[Data records — start]

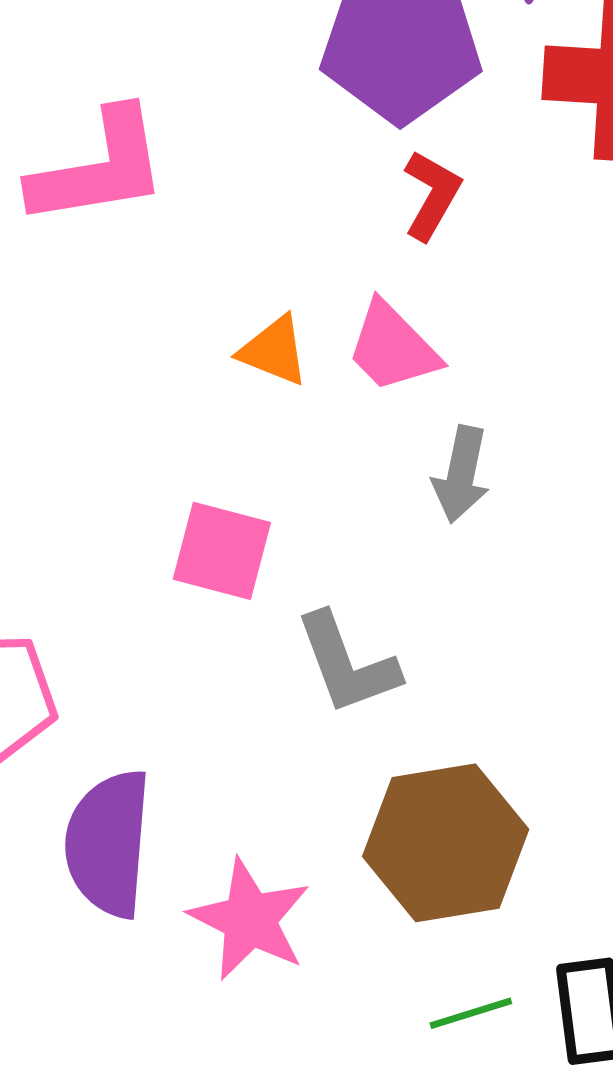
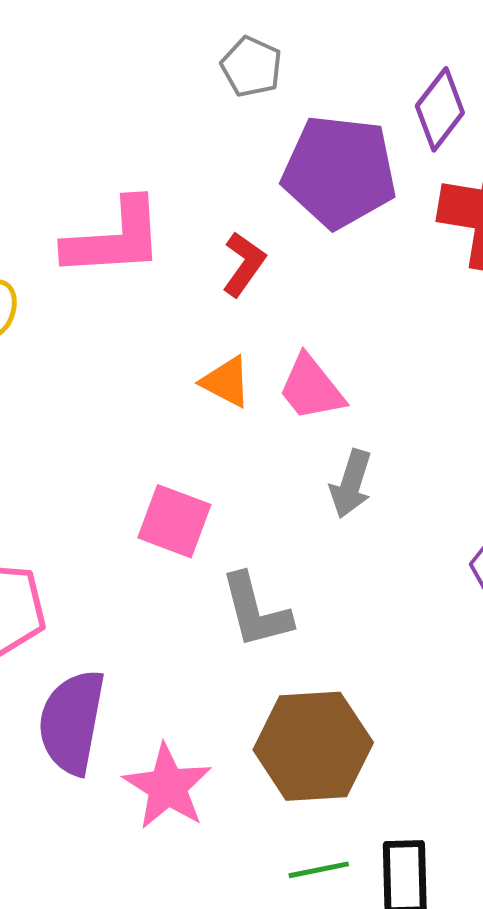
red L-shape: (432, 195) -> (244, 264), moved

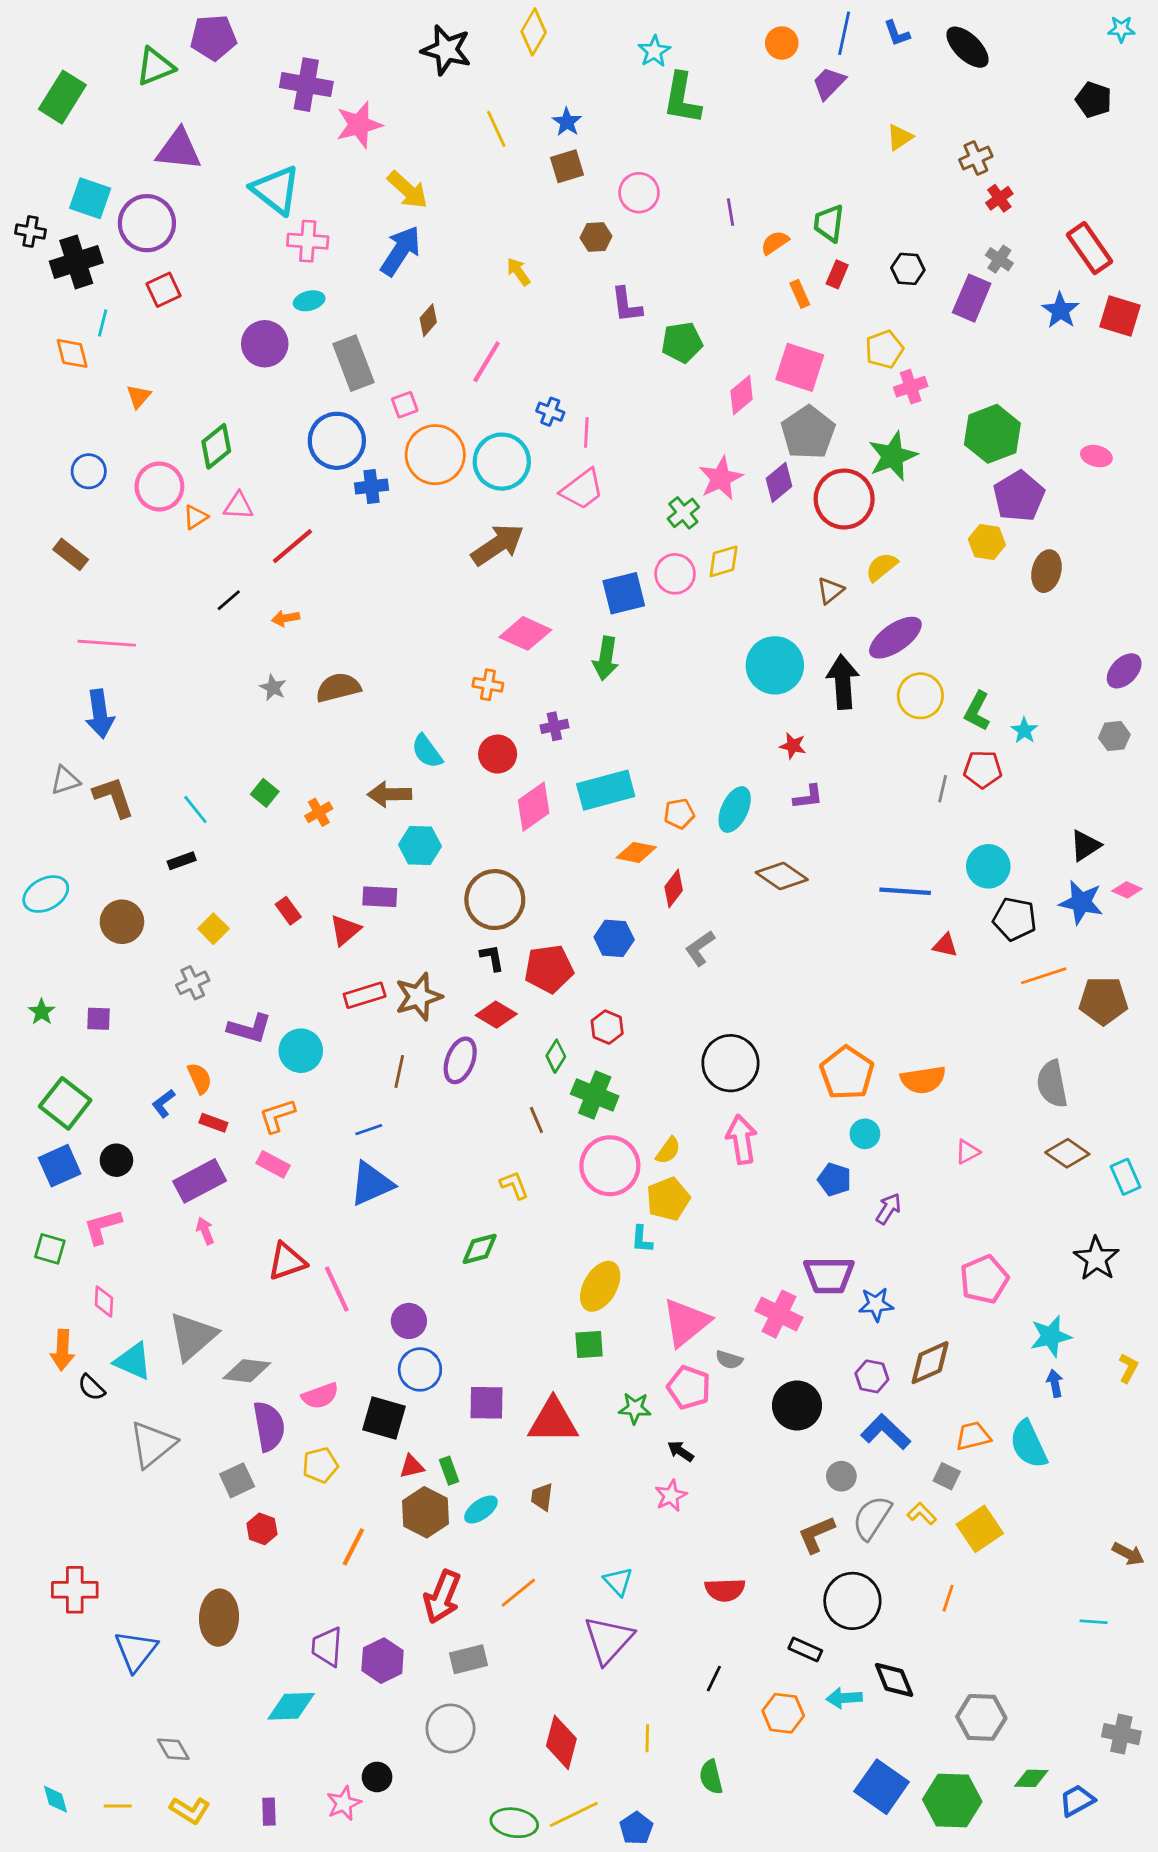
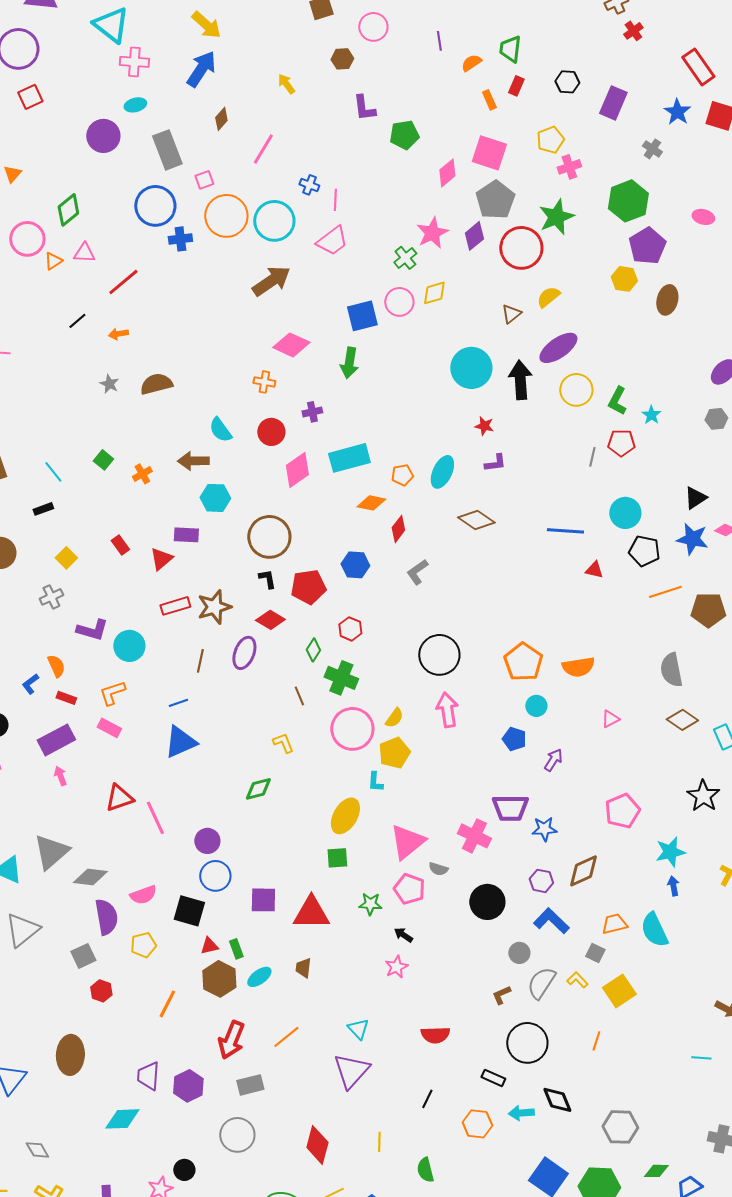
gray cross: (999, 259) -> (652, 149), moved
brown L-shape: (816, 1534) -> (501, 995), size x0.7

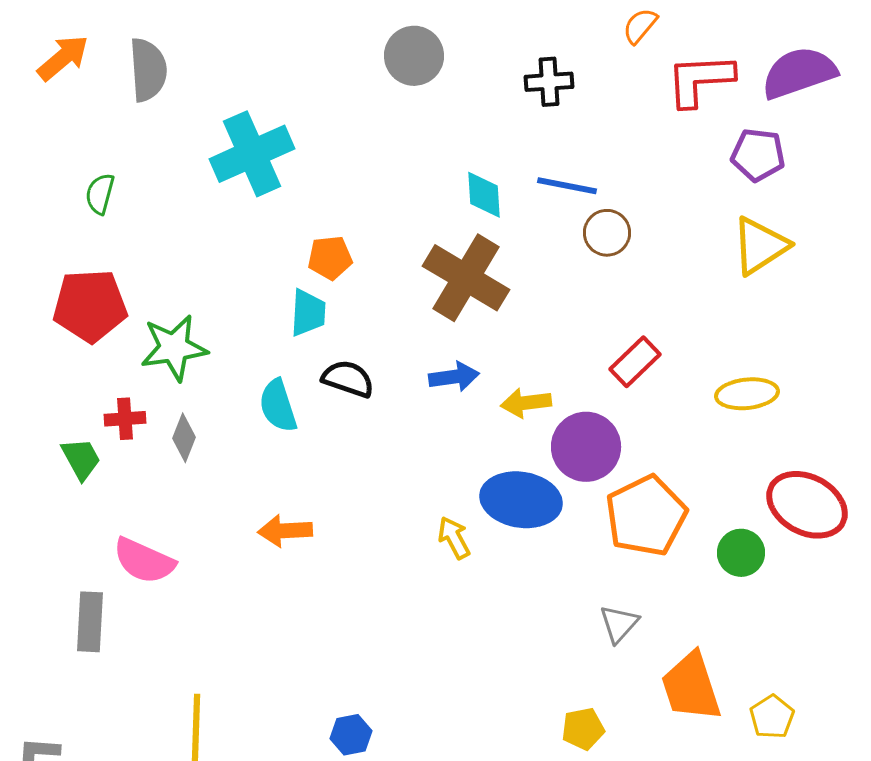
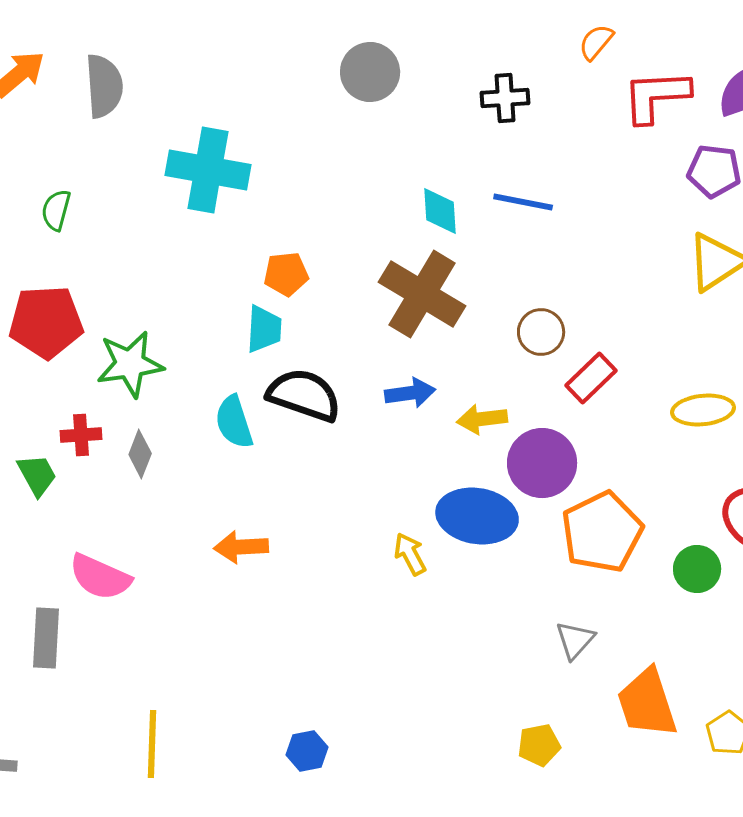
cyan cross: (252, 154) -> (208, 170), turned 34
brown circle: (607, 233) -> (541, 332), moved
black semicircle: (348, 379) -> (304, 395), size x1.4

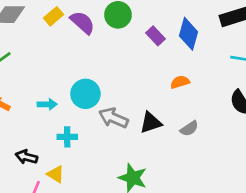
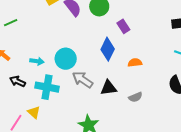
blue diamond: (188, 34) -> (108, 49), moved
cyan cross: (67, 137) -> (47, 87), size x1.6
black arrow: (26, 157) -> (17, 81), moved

[Data records — finish]

What you are asked to do: Omit the pictures; restate every entry word for word.

Output below:
red L-shape: (432, 195) -> (244, 264), moved

gray cross: (999, 259) -> (652, 149), moved
brown L-shape: (816, 1534) -> (501, 995), size x0.7

cyan cross: (252, 154) -> (208, 170), turned 34
brown circle: (607, 233) -> (541, 332), moved
black semicircle: (348, 379) -> (304, 395), size x1.4

blue diamond: (188, 34) -> (108, 49), moved
cyan cross: (67, 137) -> (47, 87), size x1.6
black arrow: (26, 157) -> (17, 81), moved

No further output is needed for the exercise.